**WHAT THE TASK REQUIRES**: Set down exactly the lines below, starting at the one that contains "none -> lime 1x1 plate [209,313,275,382]" and ending at the one that contains "none -> tan 1x2 brick [237,448,300,575]", with both of those lines included and nothing else.

(Items from a dataset)
◇ ◇ ◇ ◇

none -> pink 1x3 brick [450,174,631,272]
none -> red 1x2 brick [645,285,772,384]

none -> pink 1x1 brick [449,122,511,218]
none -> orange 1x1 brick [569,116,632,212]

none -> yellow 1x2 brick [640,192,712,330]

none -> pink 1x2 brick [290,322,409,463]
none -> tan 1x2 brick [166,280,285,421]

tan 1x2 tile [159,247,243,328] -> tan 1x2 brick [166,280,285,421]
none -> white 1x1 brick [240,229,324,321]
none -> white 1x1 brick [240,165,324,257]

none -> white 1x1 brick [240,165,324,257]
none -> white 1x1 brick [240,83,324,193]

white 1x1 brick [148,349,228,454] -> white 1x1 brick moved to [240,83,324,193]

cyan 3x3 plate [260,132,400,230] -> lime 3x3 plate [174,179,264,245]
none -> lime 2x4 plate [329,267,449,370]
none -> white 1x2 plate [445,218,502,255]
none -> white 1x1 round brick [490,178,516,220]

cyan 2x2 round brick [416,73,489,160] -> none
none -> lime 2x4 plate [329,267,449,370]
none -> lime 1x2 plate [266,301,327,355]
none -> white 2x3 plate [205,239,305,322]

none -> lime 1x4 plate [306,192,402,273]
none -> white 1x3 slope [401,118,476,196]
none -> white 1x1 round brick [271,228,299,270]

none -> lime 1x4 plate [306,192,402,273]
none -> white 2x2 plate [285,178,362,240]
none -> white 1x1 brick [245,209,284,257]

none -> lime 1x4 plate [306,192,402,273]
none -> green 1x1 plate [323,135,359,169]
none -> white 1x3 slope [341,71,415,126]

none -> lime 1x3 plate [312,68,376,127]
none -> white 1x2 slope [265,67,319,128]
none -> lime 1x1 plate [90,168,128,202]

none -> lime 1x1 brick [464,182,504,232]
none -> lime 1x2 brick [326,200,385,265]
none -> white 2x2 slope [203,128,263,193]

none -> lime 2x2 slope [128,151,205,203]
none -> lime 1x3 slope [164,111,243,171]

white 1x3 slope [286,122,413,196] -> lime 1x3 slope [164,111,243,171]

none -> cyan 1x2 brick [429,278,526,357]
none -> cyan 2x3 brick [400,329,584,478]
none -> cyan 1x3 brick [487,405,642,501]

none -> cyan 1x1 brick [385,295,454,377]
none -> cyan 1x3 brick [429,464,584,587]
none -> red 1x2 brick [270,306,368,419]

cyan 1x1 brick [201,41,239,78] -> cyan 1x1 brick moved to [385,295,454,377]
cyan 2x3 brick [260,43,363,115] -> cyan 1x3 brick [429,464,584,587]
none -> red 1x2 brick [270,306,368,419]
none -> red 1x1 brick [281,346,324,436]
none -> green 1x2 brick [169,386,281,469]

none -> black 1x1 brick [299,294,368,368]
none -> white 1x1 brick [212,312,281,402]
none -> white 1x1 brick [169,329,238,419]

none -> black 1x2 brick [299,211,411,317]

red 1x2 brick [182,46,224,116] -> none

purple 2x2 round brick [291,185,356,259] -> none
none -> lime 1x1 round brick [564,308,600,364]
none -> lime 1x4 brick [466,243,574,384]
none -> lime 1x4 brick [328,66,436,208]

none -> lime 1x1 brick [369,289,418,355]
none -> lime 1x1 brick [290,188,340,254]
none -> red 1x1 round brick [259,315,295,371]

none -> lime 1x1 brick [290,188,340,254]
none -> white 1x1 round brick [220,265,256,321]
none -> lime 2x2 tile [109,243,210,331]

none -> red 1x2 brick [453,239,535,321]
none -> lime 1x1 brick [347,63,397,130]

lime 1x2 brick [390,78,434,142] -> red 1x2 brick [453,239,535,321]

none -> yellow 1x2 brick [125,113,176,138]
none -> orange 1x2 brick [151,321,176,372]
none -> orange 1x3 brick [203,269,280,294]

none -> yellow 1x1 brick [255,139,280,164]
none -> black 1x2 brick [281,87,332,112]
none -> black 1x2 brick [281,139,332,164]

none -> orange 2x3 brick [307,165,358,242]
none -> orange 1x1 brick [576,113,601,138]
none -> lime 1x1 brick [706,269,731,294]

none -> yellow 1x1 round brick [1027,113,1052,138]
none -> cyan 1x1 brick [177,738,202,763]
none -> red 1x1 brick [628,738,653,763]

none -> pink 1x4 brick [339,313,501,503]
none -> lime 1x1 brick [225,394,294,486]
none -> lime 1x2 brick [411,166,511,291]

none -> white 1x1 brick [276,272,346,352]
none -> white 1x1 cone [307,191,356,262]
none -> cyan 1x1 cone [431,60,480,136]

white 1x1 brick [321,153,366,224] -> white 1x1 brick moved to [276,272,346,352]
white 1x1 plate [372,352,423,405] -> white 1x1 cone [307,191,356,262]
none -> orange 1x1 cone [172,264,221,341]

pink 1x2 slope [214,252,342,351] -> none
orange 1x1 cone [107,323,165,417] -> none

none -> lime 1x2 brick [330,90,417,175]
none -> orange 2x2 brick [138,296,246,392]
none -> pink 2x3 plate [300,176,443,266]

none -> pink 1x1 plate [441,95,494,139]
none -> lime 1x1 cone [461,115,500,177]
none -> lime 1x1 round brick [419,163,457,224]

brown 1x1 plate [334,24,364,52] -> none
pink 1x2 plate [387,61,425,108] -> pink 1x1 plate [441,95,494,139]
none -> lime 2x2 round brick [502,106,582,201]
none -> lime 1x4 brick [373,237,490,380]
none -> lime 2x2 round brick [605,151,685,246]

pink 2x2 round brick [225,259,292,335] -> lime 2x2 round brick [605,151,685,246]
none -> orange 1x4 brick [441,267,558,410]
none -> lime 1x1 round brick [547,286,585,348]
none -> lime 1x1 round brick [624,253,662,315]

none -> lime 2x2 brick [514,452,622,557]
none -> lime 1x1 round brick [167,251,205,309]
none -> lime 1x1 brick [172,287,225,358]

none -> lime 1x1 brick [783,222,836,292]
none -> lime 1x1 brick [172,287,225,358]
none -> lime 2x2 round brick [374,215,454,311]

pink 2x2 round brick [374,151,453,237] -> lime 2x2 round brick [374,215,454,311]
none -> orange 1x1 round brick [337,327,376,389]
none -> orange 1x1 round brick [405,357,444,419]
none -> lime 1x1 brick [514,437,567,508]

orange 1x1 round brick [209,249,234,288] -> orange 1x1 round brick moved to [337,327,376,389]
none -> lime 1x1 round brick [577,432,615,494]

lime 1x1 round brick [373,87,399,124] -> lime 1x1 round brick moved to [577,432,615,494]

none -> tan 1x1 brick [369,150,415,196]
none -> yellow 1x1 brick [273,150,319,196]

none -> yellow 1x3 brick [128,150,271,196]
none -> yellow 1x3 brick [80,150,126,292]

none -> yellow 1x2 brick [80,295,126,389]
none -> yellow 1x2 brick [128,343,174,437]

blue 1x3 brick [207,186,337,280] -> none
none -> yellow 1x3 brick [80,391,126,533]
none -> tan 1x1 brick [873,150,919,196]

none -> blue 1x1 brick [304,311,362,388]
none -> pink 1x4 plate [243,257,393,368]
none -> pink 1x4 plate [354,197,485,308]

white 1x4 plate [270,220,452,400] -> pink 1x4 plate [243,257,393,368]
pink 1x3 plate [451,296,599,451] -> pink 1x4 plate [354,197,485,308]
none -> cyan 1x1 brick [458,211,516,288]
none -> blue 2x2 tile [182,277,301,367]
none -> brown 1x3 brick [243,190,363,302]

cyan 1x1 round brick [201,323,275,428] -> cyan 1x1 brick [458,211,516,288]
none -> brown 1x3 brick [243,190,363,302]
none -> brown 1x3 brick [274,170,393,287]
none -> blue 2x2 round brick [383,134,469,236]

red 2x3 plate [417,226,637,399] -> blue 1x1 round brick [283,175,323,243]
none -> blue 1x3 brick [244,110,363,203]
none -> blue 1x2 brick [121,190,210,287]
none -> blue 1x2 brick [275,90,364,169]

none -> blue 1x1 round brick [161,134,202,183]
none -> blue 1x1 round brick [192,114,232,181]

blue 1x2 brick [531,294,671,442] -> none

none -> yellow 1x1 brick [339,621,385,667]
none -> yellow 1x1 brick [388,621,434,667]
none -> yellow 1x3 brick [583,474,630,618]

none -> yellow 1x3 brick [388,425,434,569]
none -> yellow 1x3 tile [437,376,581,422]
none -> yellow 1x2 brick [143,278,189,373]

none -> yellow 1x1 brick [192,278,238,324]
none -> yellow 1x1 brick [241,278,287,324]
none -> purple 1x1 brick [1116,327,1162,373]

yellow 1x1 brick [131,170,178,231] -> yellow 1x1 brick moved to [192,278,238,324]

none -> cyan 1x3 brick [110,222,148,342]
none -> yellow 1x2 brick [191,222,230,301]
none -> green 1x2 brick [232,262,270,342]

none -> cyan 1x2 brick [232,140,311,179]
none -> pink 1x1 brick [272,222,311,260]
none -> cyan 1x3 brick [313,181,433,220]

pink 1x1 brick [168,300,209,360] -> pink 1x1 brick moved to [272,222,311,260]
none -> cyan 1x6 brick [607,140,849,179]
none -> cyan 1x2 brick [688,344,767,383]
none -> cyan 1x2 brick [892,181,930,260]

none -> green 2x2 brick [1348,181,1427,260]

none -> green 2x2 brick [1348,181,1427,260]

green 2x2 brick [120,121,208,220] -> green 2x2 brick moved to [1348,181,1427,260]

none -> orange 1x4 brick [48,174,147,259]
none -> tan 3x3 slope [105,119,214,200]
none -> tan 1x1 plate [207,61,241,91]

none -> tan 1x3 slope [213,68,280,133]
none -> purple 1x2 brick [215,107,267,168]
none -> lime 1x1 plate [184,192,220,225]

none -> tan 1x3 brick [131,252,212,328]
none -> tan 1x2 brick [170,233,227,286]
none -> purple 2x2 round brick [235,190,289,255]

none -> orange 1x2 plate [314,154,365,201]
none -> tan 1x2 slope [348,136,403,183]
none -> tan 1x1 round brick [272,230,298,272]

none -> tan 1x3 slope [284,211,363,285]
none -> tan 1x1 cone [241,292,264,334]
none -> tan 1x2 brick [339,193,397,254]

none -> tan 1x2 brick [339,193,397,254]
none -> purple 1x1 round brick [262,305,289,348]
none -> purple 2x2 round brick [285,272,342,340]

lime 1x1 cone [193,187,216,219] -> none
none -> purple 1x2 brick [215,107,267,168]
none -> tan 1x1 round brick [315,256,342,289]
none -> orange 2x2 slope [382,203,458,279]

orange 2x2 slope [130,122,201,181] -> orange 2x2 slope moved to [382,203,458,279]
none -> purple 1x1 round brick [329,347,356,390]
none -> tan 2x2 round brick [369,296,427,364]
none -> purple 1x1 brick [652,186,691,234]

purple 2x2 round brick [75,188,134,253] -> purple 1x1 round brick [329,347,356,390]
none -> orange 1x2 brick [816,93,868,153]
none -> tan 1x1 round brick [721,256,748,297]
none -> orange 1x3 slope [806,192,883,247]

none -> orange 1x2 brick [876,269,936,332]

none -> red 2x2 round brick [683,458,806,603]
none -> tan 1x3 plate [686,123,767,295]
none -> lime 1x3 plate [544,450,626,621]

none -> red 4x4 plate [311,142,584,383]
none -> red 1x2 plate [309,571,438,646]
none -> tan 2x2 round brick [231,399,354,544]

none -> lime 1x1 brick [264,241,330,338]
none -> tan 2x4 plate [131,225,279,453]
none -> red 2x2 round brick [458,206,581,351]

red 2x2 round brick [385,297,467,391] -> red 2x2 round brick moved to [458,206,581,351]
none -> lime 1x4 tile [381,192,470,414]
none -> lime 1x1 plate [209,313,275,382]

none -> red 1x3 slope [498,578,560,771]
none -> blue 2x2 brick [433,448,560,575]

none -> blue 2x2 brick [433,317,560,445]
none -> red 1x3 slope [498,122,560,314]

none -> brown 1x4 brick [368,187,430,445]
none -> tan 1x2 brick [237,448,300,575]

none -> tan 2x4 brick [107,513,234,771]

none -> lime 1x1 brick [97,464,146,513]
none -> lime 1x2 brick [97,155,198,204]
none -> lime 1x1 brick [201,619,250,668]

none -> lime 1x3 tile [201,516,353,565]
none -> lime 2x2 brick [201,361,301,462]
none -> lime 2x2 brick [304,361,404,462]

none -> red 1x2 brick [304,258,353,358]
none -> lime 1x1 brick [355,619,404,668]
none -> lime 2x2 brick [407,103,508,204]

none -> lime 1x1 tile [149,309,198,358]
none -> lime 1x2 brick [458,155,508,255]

◇ ◇ ◇ ◇

**ANSWER TO THE EXERCISE**:
none -> lime 1x1 plate [209,313,275,382]

none -> red 1x3 slope [498,578,560,771]
none -> blue 2x2 brick [433,448,560,575]

none -> blue 2x2 brick [433,317,560,445]
none -> red 1x3 slope [498,122,560,314]

none -> brown 1x4 brick [368,187,430,445]
none -> tan 1x2 brick [237,448,300,575]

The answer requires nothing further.